Record set START
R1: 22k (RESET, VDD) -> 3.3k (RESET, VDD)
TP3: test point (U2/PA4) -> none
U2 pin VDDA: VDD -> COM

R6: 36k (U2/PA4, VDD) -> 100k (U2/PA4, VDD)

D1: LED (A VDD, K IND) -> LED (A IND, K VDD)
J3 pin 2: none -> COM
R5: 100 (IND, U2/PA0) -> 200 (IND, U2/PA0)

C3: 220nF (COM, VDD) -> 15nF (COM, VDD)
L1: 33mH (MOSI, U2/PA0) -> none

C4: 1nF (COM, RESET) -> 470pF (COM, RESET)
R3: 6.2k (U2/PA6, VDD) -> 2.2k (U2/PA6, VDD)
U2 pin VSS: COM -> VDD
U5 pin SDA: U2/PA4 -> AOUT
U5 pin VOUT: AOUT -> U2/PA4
Record set END
Record set START
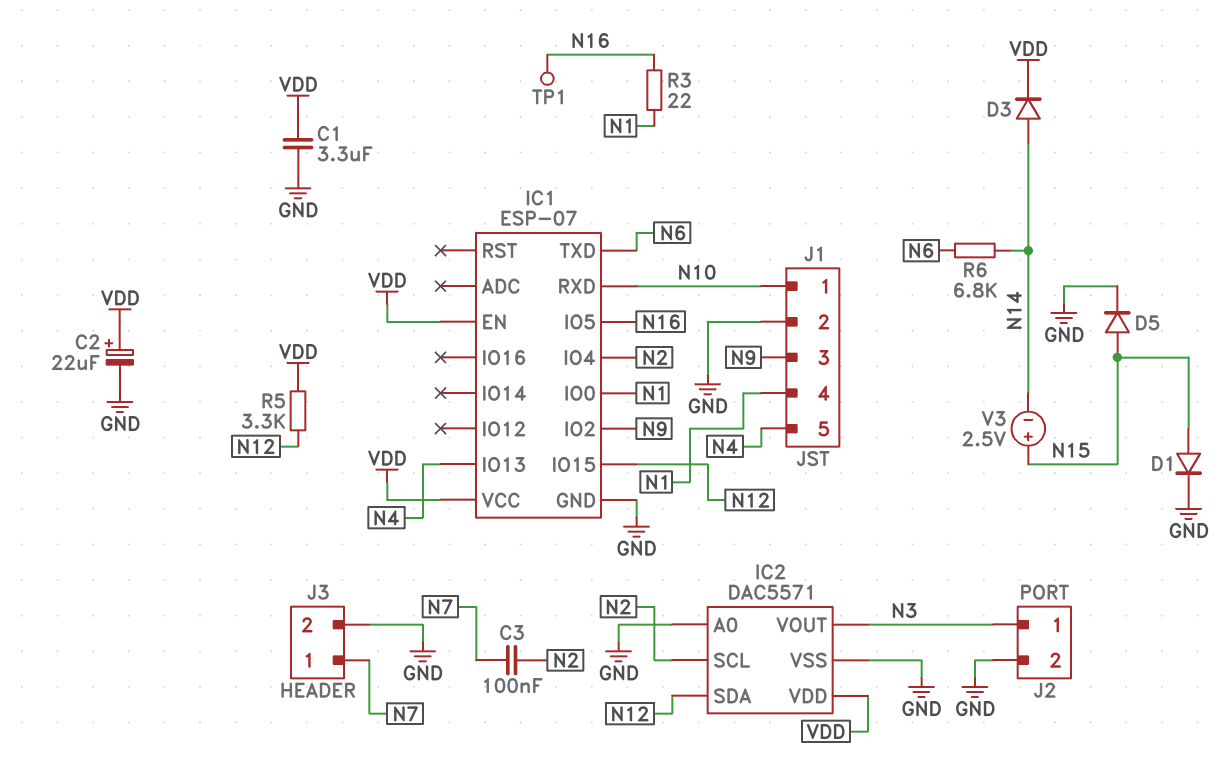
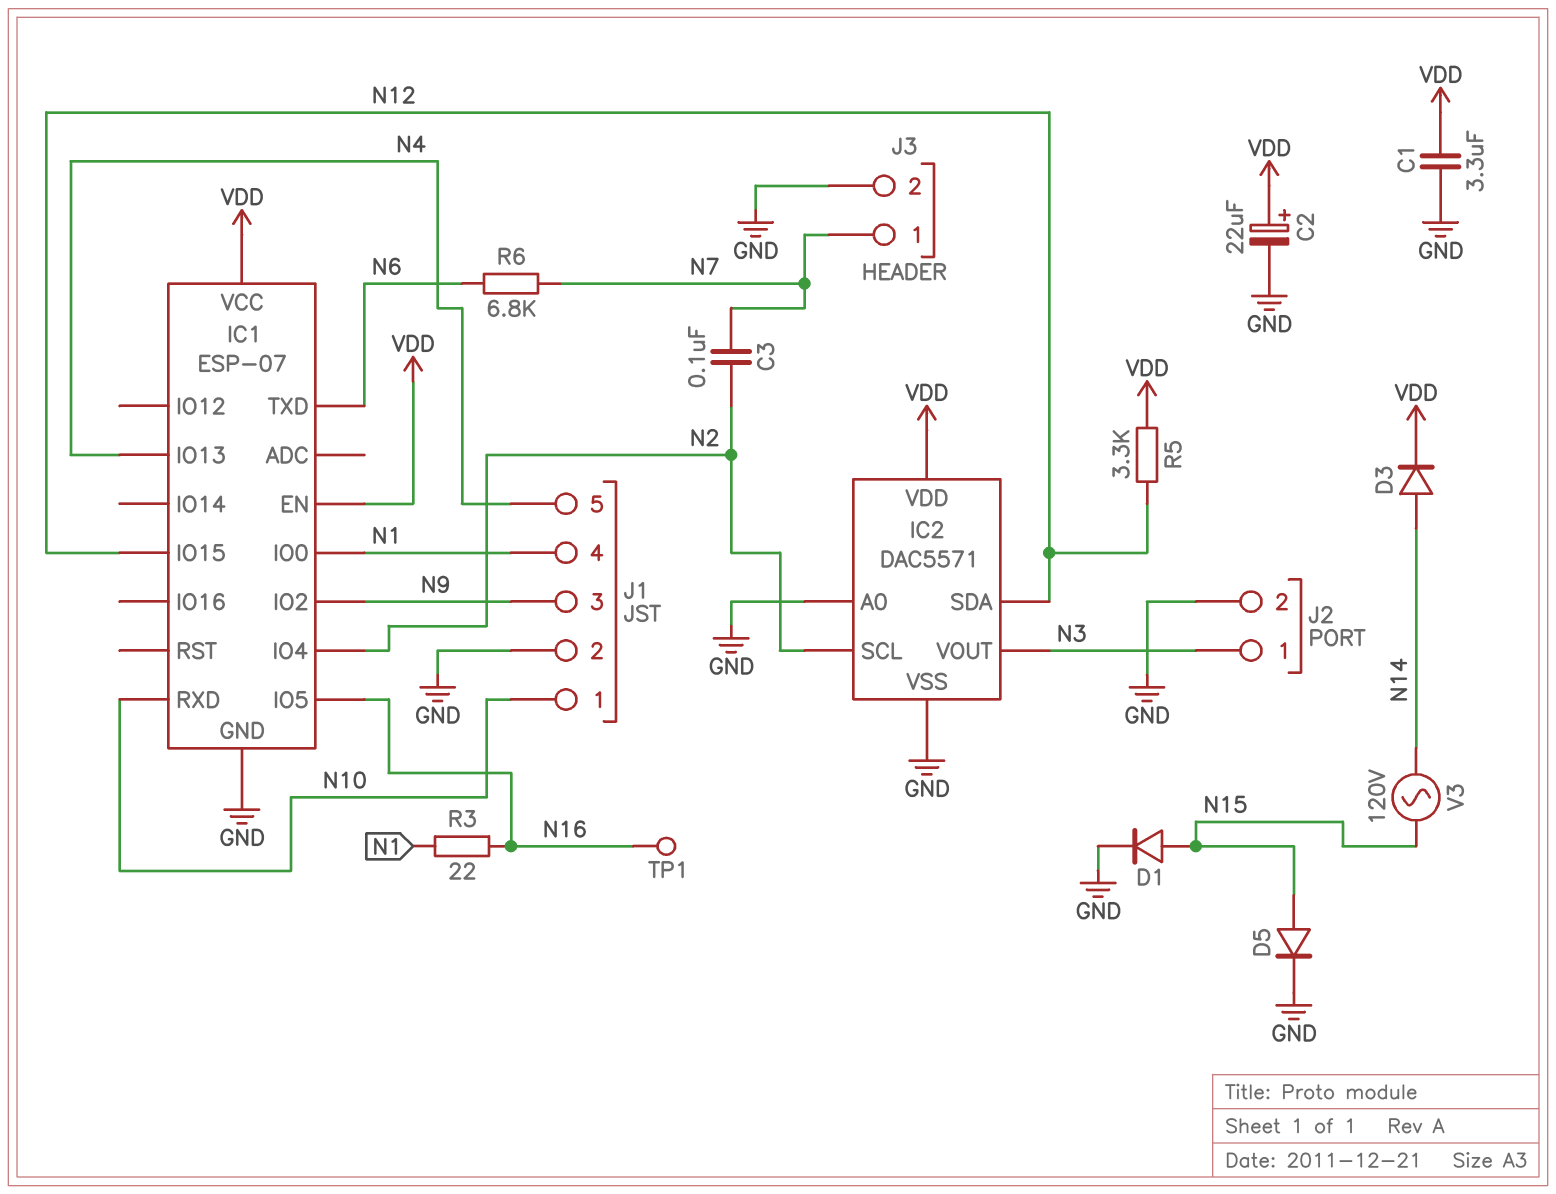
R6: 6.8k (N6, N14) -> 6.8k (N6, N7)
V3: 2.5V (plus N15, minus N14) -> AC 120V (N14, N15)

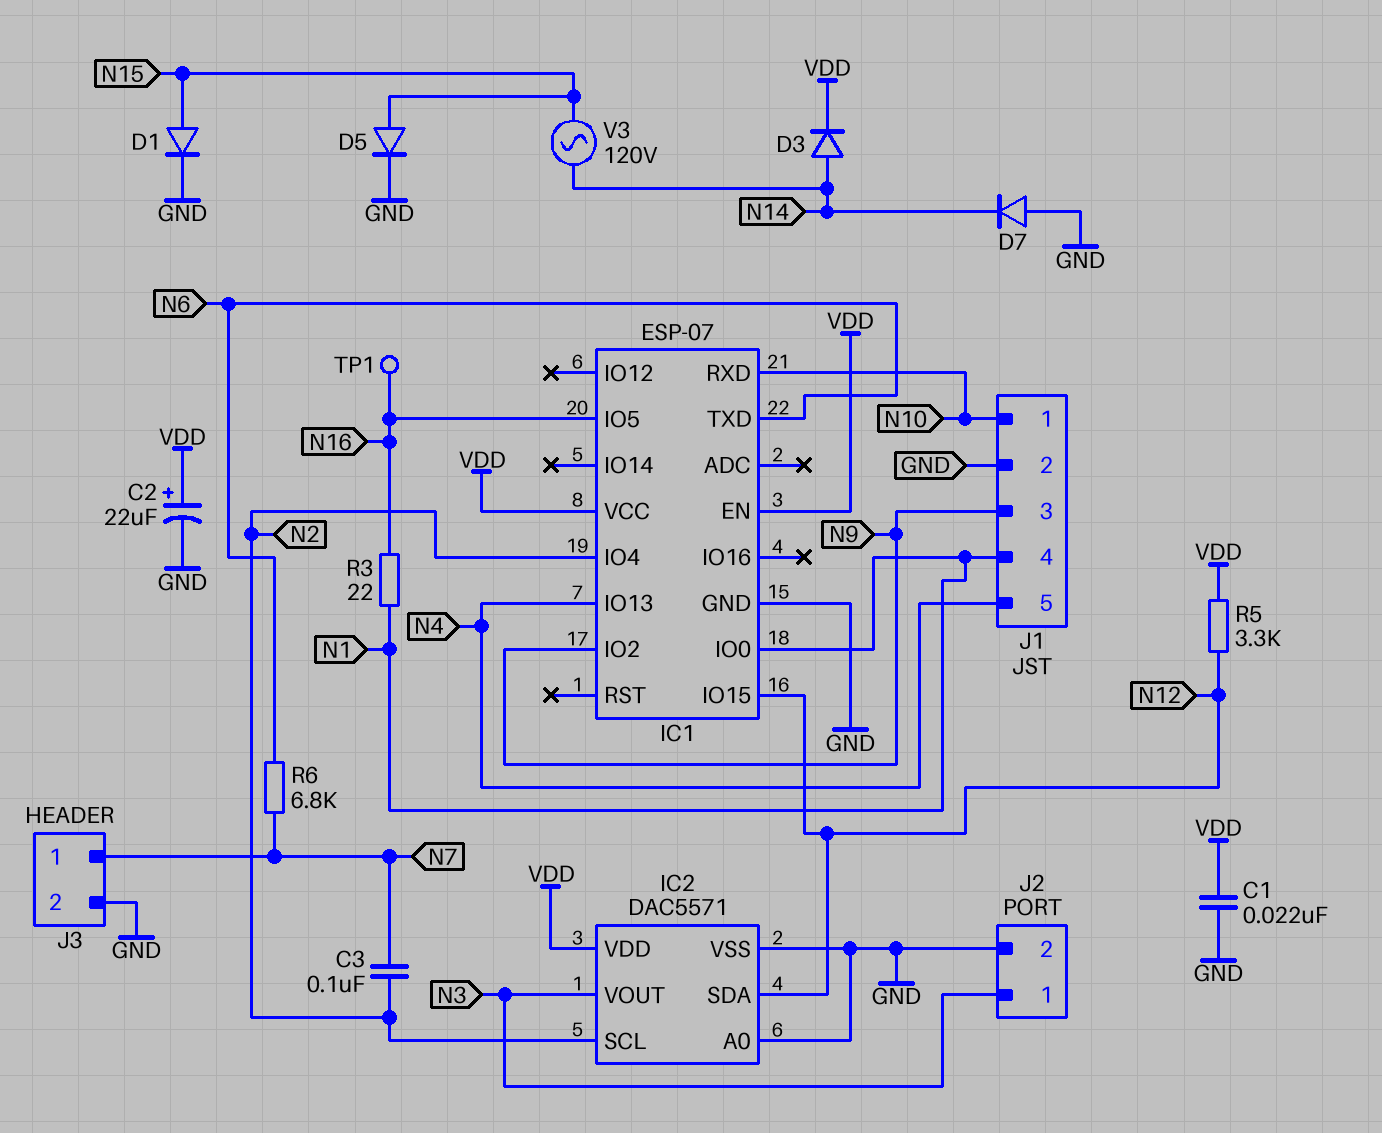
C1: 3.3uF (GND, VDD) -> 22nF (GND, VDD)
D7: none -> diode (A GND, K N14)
Record set END
All lines of the records above that carry the word "none" should be listed.

● Answer area
TP3: test point (U2/PA4) -> none
J3 pin 2: none -> COM
L1: 33mH (MOSI, U2/PA0) -> none
D7: none -> diode (A GND, K N14)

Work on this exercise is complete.